● **Task prompt**:
Ignoring the images, restate the records below word for word.
[Available records]
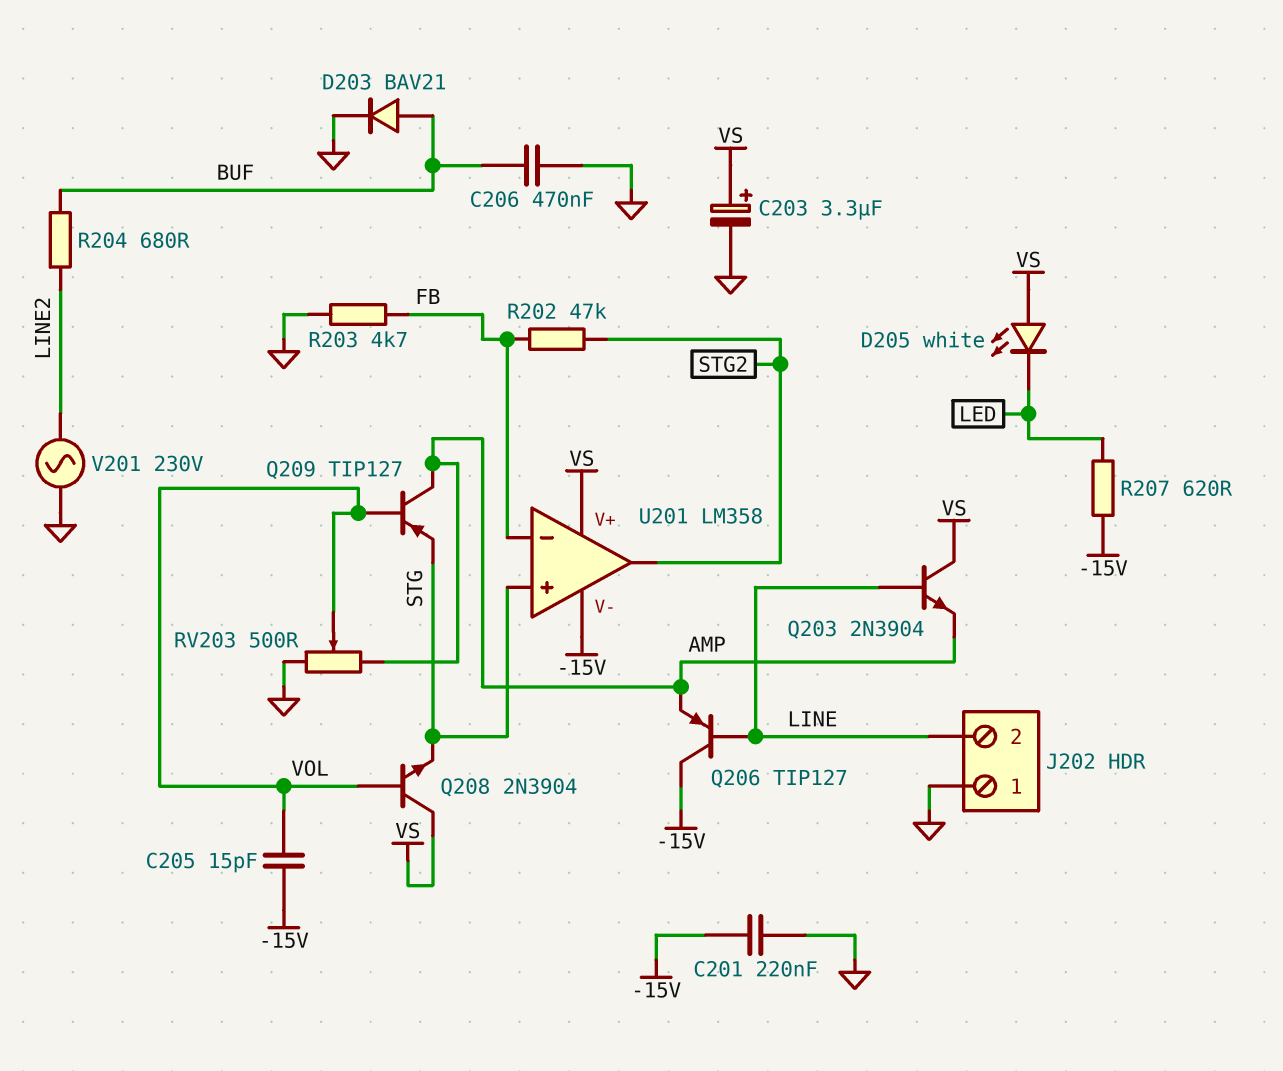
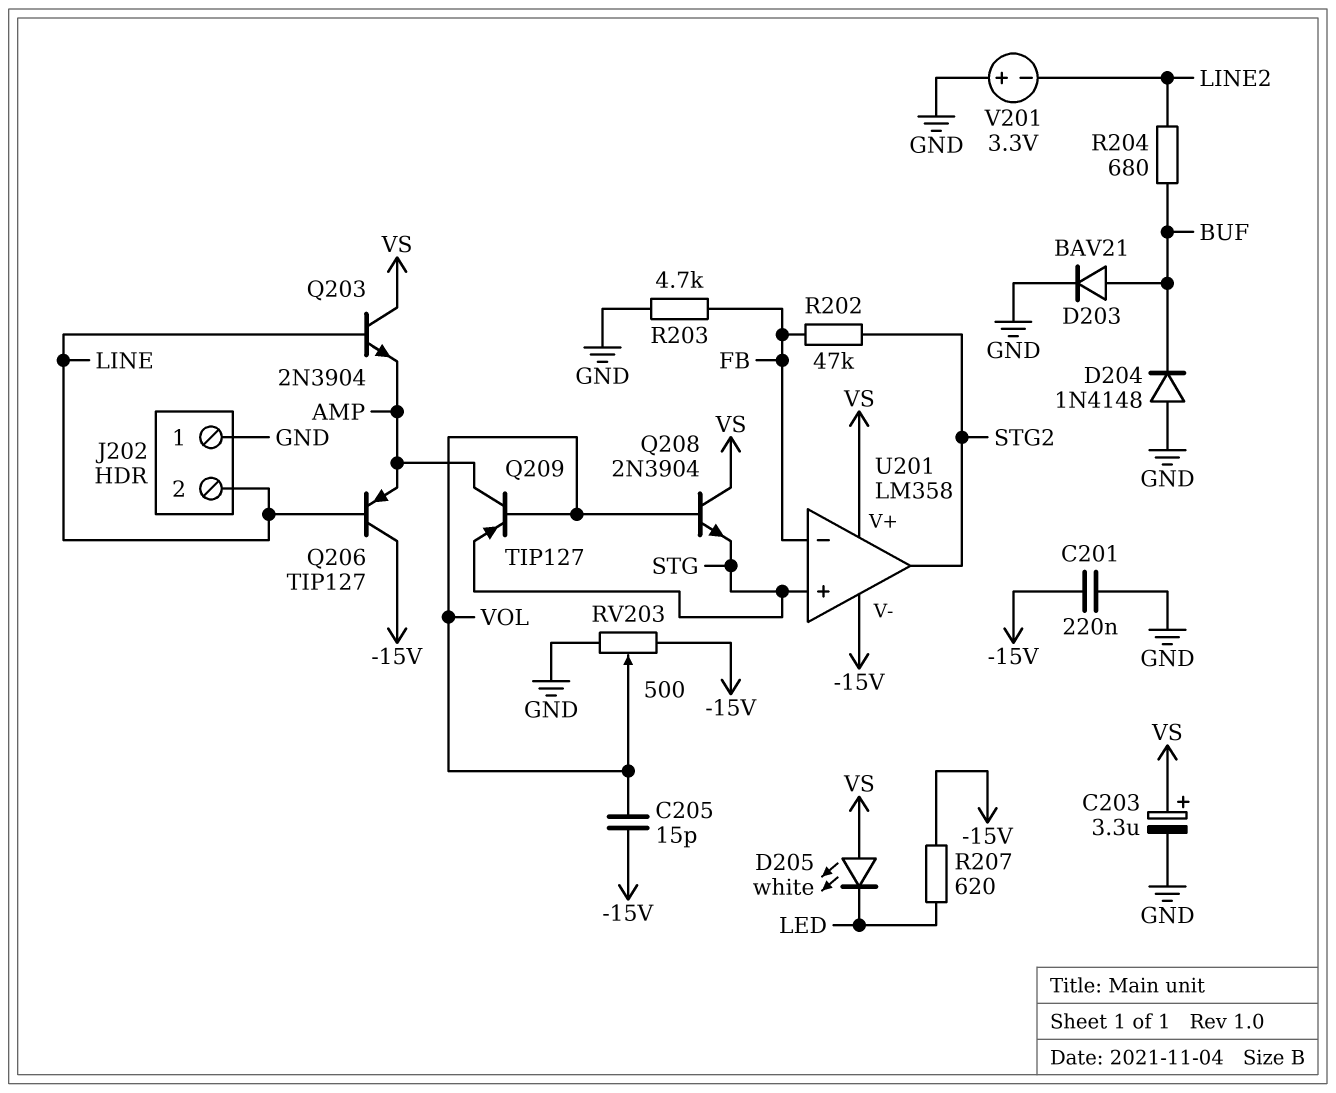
C206: 470nF (BUF, GND) -> none
D204: none -> diode 1N4148 (A GND, K BUF)
RV203: 500 (AMP, GND, wiper VOL) -> 500 (-15V, GND, wiper VOL)
V201: AC 230V (GND, LINE2) -> 3.3V (plus GND, minus LINE2)

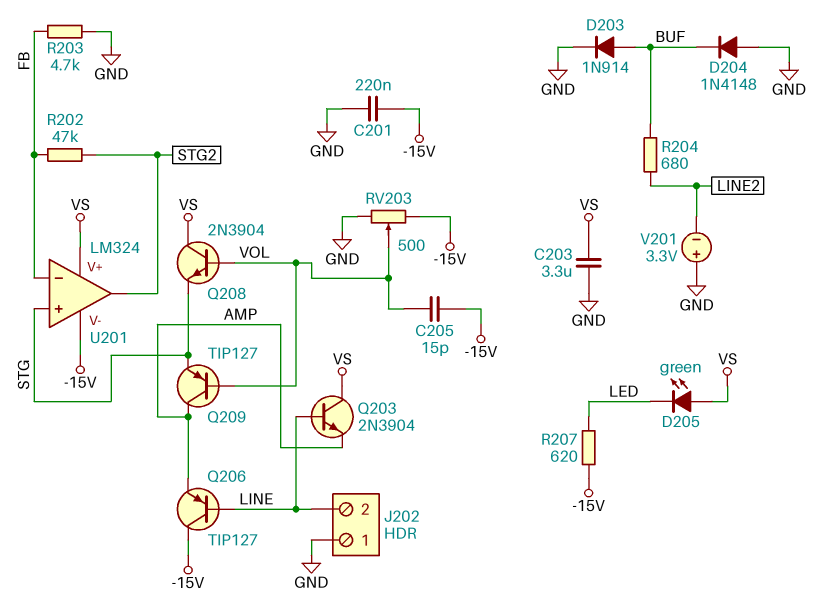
C203: 3.3uF (plus VS, minus GND) -> 3.3uF (GND, VS)
D203: diode BAV21 (A BUF, K GND) -> diode 1N914 (A BUF, K GND)
D205: LED white (A VS, K LED) -> LED green (A VS, K LED)
U201: LM358 -> LM324

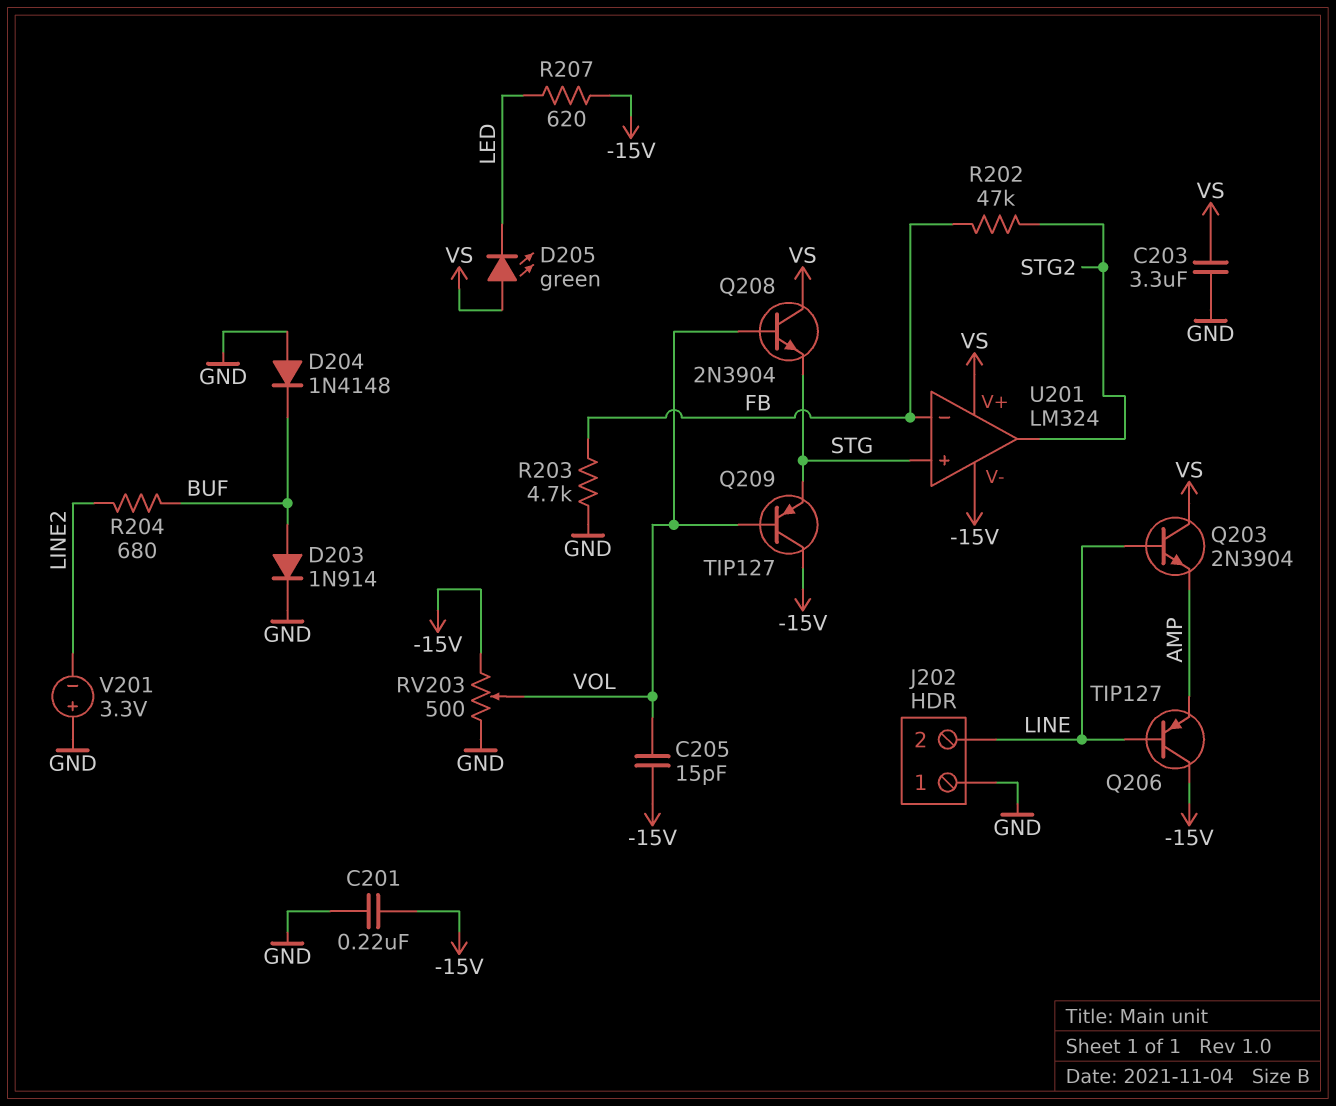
Q209: PNP TIP127 (B VOL, C AMP, E STG) -> PNP TIP127 (B VOL, C -15V, E STG)

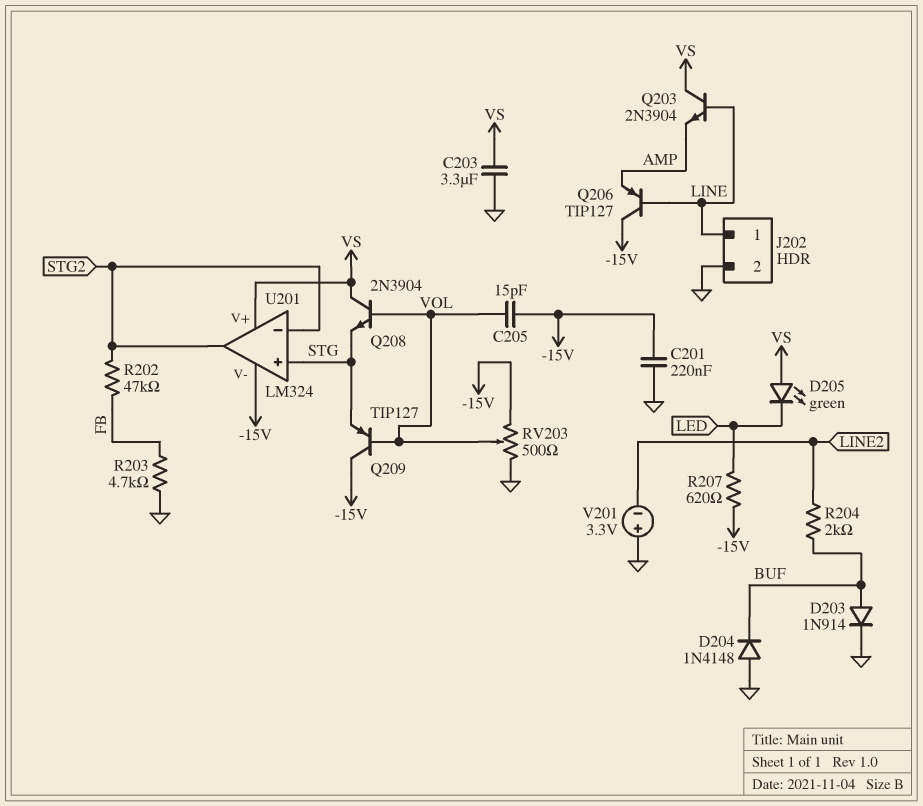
J202 pin 1: GND -> LINE
J202 pin 2: LINE -> GND
R204: 680 (BUF, LINE2) -> 2k (BUF, LINE2)
U201 pin in-: FB -> STG2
[/Available records]
● **Task solution**:
C206: 470nF (BUF, GND) -> none
D204: none -> diode 1N4148 (A GND, K BUF)
RV203: 500 (AMP, GND, wiper VOL) -> 500 (-15V, GND, wiper VOL)
V201: AC 230V (GND, LINE2) -> 3.3V (plus GND, minus LINE2)

C203: 3.3uF (plus VS, minus GND) -> 3.3uF (GND, VS)
D203: diode BAV21 (A BUF, K GND) -> diode 1N914 (A BUF, K GND)
D205: LED white (A VS, K LED) -> LED green (A VS, K LED)
U201: LM358 -> LM324

Q209: PNP TIP127 (B VOL, C AMP, E STG) -> PNP TIP127 (B VOL, C -15V, E STG)

J202 pin 1: GND -> LINE
J202 pin 2: LINE -> GND
R204: 680 (BUF, LINE2) -> 2k (BUF, LINE2)
U201 pin in-: FB -> STG2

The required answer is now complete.